Filter the entries beneath this task, copying only the lines that hold the word "orange".

(Beginning of Data extracts)

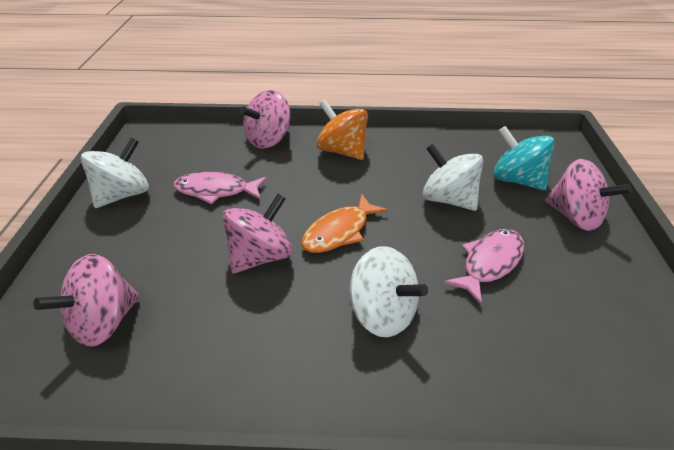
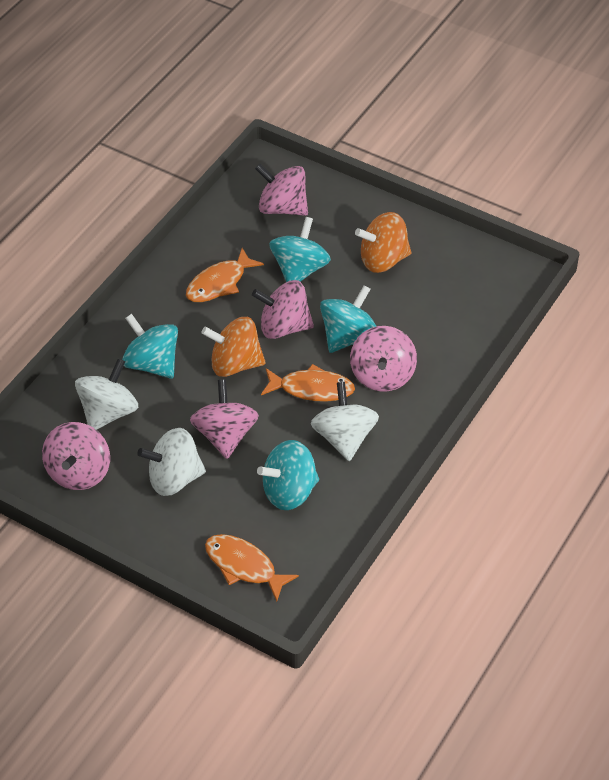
orange fish: [301,194,388,253] = 1 -> [186,248,264,302] [205,534,299,602] [261,364,355,402] = 3
orange spinning top: [316,100,368,160] = 1 -> [201,317,266,377] [355,212,411,273] = 2
pink fish: [173,172,267,204] [444,229,524,305] = 2 -> none = 0
pink spinning top: [33,254,140,347] [222,194,293,273] [240,90,290,149] [545,159,632,231] = 4 -> [42,422,110,490] [190,379,259,459] [252,280,314,339] [255,164,308,216] [350,326,417,392] = 5
turquoise spinning top: [493,126,555,190] = 1 -> [122,314,178,379] [257,440,319,510] [269,217,331,282] [320,285,377,353] = 4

(End of Data extracts)

Exercise result:
orange fish: [301,194,388,253] = 1 -> [186,248,264,302] [205,534,299,602] [261,364,355,402] = 3
orange spinning top: [316,100,368,160] = 1 -> [201,317,266,377] [355,212,411,273] = 2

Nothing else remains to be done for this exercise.